%%
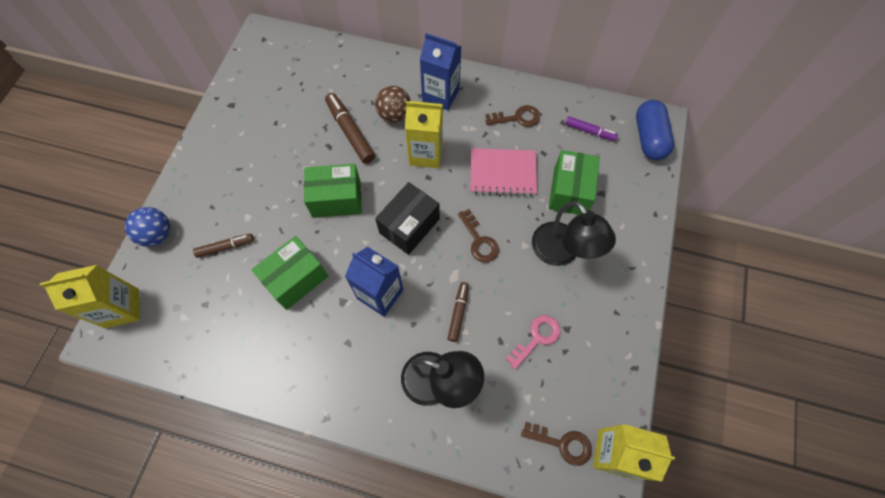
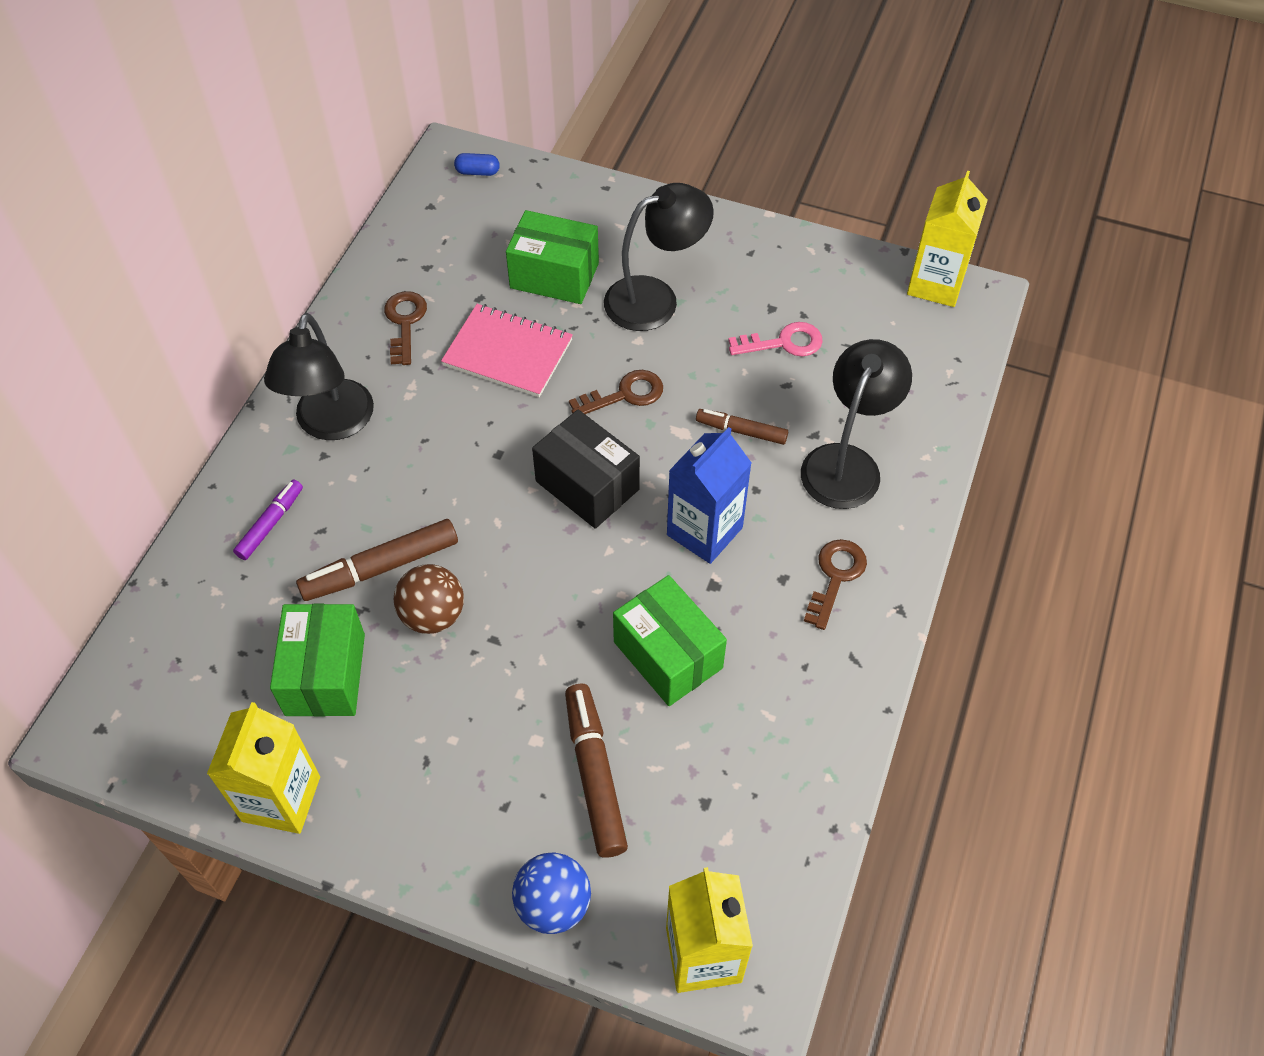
camera: 85 degrees left, 10 degrees down
(225, 247) = (594, 774): brown marker -> brown marker, size x1.64
(336, 199) = (520, 591): green box -> green box (325, 674)
(394, 115) = (358, 496): brown ball -> brown ball (433, 615)
(426, 154) = (451, 454): yellow carton -> yellow carton (281, 799)
(440, 95) = (331, 424): blue carton -> black lamp
(503, 173) = (508, 353): pink notebook -> pink notebook turned 75 degrees counterclockwise
(537, 338) = (783, 343): pink key -> pink key turned 120 degrees clockwise
(562, 443) = (926, 334): brown key -> brown key (835, 577)
(589, 131) = (451, 237): purple marker -> purple marker (270, 524)
(649, 138) = (477, 172): blue capsule -> blue capsule, size x0.46

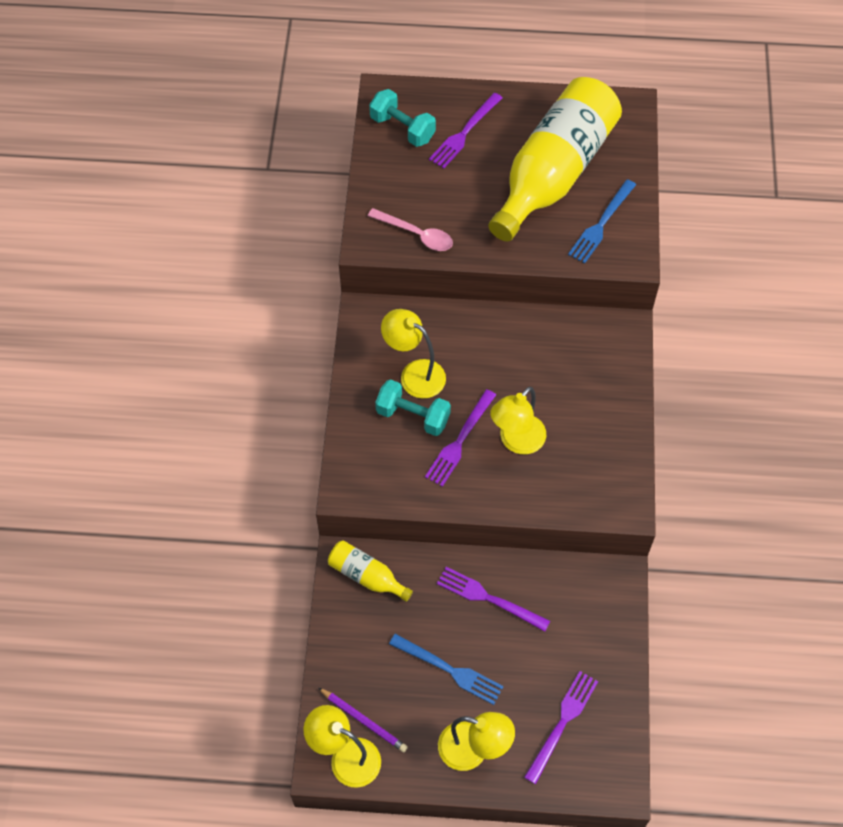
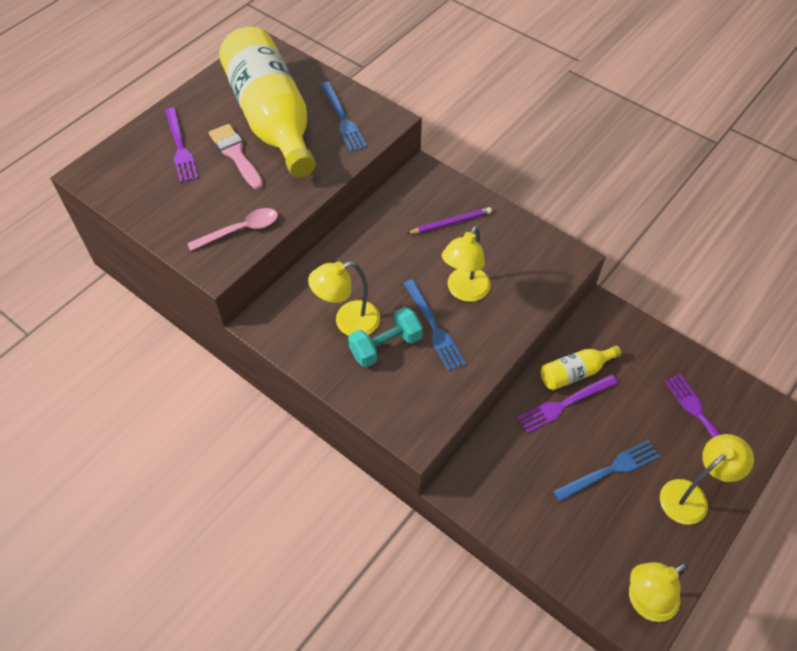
camera: 55 degrees left, 5 degrees down
(363, 720) = (618, 565): purple pencil -> purple pencil (450, 223)
(366, 575) = (484, 481): yellow bottle -> yellow bottle (575, 373)
(402, 128) = (133, 182): turquoise dumbbell -> none
(459, 441) = (435, 328): purple fork -> blue fork
(491, 175) = (236, 154): none -> pink brush
(516, 441) = (464, 291): yellow lamp -> yellow lamp turned 45 degrees clockwise

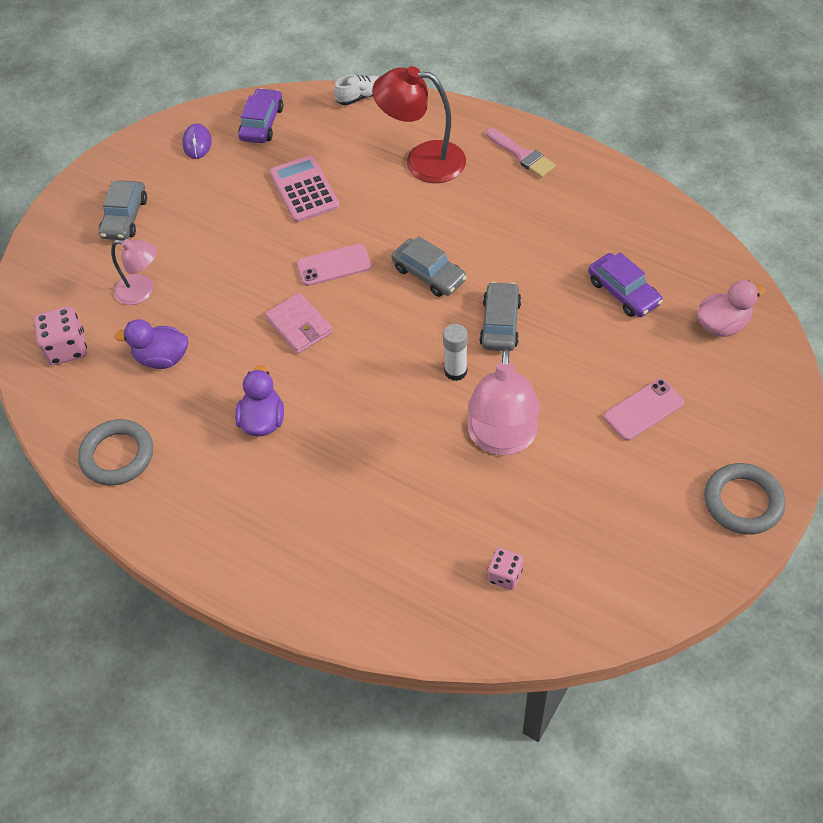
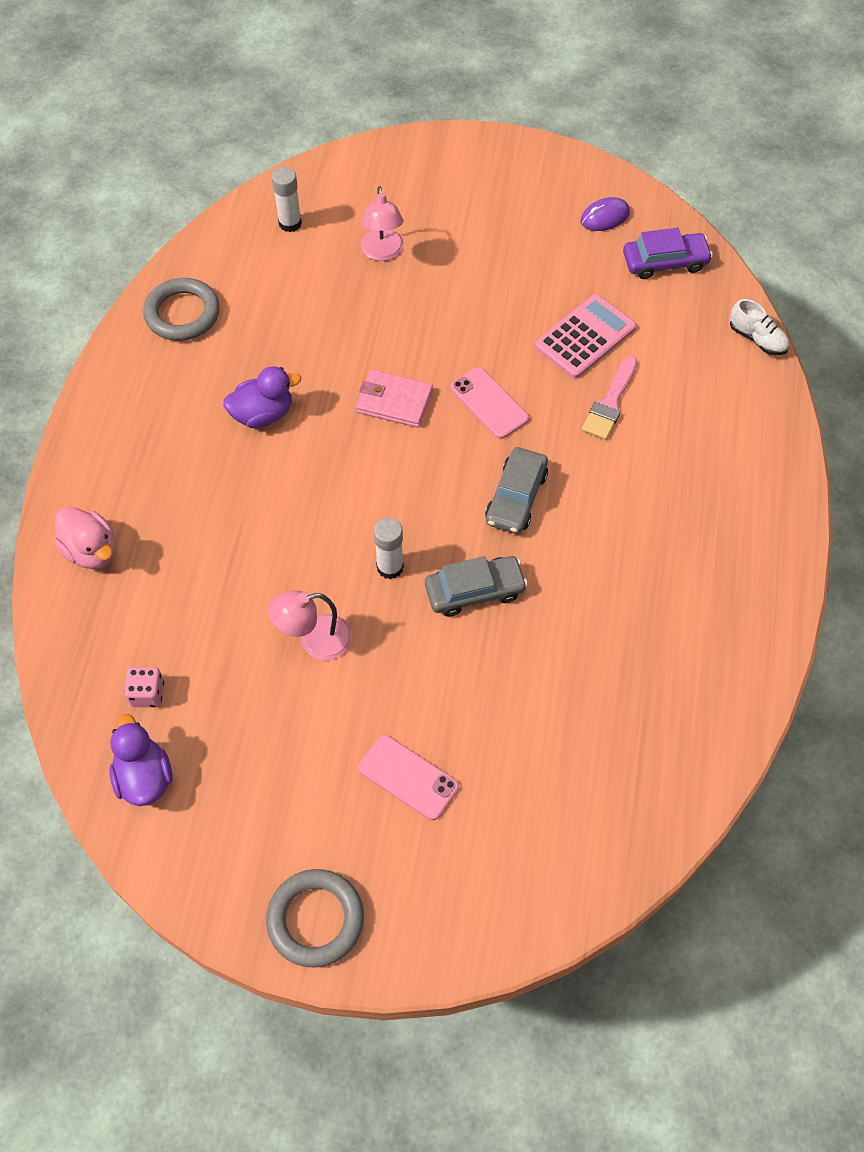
camera: 65 degrees right, 5 degrees up
(67, 348) = (290, 223): pink dice -> white glue stick
(125, 217) = (472, 199): grey car -> none
(162, 358) = (307, 302): purple duck -> purple duck (144, 777)
(299, 325) = (394, 401): pink wallet -> pink wallet turned 75 degrees clockwise
(422, 161) = (686, 435): red lamp -> none
(502, 440) = (315, 640): pink lamp -> pink lamp, size x0.62
(522, 155) = (749, 536): pink brush -> pink brush (610, 403)
(623, 292) = (577, 710): purple car -> none
(722, 325) = (573, 837): pink duck -> pink duck (91, 551)

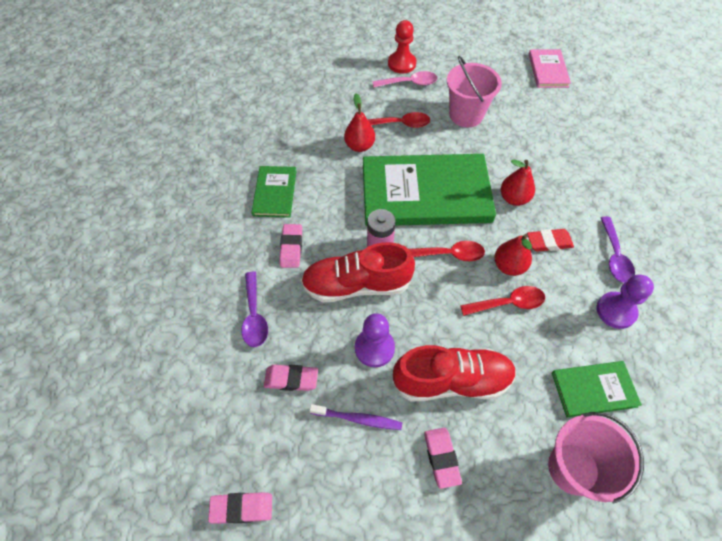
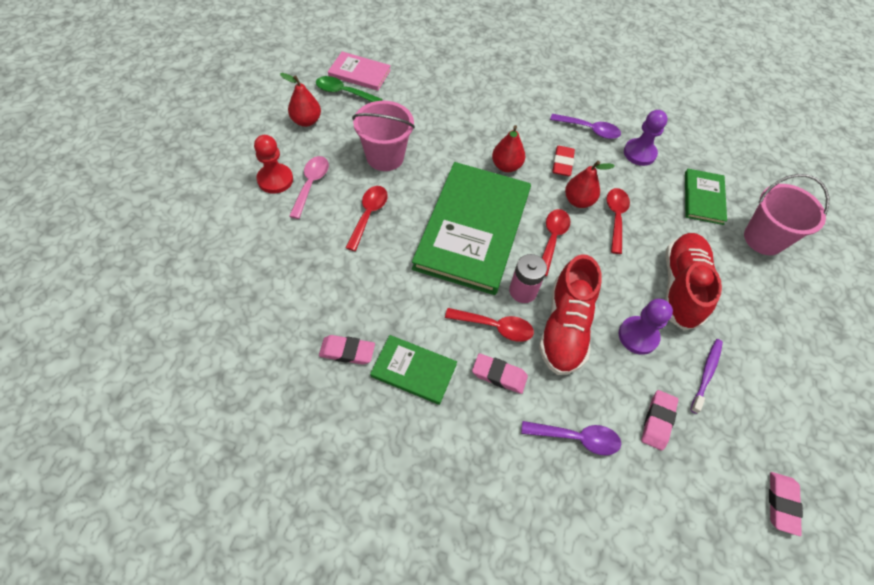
camera: 75 degrees left, 0 degrees up
(335, 234) = (495, 327): none -> red spoon
(359, 146) = (382, 263): red pear -> red pear (306, 121)
(441, 458) = (748, 322): pink eraser -> pink eraser (347, 351)
(517, 68) = (343, 92): none -> green spoon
%%
_ABOUT THIS TASK_: Omit all images when repeating the data above exactly.

_EXERCISE RESPONSE_:
camera: 85 degrees left, 10 degrees down
(225, 247) = (594, 774): brown marker -> brown marker, size x1.64
(336, 199) = (520, 591): green box -> green box (325, 674)
(394, 115) = (358, 496): brown ball -> brown ball (433, 615)
(426, 154) = (451, 454): yellow carton -> yellow carton (281, 799)
(440, 95) = (331, 424): blue carton -> black lamp
(503, 173) = (508, 353): pink notebook -> pink notebook turned 75 degrees counterclockwise
(537, 338) = (783, 343): pink key -> pink key turned 120 degrees clockwise
(562, 443) = (926, 334): brown key -> brown key (835, 577)
(589, 131) = (451, 237): purple marker -> purple marker (270, 524)
(649, 138) = (477, 172): blue capsule -> blue capsule, size x0.46

camera: 55 degrees left, 5 degrees down
(363, 720) = (618, 565): purple pencil -> purple pencil (450, 223)
(366, 575) = (484, 481): yellow bottle -> yellow bottle (575, 373)
(402, 128) = (133, 182): turquoise dumbbell -> none
(459, 441) = (435, 328): purple fork -> blue fork
(491, 175) = (236, 154): none -> pink brush
(516, 441) = (464, 291): yellow lamp -> yellow lamp turned 45 degrees clockwise

camera: 65 degrees right, 5 degrees up
(67, 348) = (290, 223): pink dice -> white glue stick
(125, 217) = (472, 199): grey car -> none
(162, 358) = (307, 302): purple duck -> purple duck (144, 777)
(299, 325) = (394, 401): pink wallet -> pink wallet turned 75 degrees clockwise
(422, 161) = (686, 435): red lamp -> none
(502, 440) = (315, 640): pink lamp -> pink lamp, size x0.62
(522, 155) = (749, 536): pink brush -> pink brush (610, 403)
(623, 292) = (577, 710): purple car -> none
(722, 325) = (573, 837): pink duck -> pink duck (91, 551)

camera: 75 degrees left, 0 degrees up
(335, 234) = (495, 327): none -> red spoon
(359, 146) = (382, 263): red pear -> red pear (306, 121)
(441, 458) = (748, 322): pink eraser -> pink eraser (347, 351)
(517, 68) = (343, 92): none -> green spoon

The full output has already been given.